» Work item: Quote the lines of the listing below from the line containing "Question: Which of" up to and including the line containing "Answer: (C)".

» Available records:
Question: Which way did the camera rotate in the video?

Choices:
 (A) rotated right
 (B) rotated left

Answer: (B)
--
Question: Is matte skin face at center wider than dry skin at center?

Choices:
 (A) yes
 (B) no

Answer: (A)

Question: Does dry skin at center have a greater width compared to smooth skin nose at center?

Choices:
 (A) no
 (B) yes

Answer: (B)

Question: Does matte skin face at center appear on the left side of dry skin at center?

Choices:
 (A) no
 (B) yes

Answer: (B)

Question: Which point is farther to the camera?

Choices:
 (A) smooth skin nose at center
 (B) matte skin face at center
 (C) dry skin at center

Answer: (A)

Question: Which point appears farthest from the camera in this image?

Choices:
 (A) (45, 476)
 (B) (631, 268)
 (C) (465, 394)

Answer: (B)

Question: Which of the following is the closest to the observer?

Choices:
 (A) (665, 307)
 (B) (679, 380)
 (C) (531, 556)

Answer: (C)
==
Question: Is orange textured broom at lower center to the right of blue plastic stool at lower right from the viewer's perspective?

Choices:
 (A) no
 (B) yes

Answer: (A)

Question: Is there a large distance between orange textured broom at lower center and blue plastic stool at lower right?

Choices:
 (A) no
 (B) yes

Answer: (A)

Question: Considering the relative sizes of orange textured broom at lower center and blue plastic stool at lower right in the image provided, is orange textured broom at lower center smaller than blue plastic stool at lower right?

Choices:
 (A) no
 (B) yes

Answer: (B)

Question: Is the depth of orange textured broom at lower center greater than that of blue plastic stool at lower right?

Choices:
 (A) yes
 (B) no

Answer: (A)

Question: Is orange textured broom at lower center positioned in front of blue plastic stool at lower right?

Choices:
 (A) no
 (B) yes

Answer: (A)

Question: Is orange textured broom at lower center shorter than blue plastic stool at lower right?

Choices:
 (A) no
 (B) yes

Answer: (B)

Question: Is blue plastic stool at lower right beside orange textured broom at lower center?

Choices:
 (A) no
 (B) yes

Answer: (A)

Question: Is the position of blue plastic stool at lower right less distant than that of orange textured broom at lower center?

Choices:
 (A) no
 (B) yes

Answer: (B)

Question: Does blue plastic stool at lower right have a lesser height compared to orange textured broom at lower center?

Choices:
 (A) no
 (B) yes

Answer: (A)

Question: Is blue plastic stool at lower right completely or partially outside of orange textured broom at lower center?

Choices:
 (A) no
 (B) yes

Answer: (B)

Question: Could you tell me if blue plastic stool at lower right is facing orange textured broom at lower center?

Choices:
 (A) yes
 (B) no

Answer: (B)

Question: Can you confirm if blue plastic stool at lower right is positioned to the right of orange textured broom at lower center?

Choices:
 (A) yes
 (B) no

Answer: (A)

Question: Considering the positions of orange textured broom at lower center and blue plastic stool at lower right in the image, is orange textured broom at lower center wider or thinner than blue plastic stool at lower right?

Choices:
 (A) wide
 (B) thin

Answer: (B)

» Problem solution:
Question: Which of the following is the closest to the observer?

Choices:
 (A) (665, 307)
 (B) (679, 380)
 (C) (531, 556)

Answer: (C)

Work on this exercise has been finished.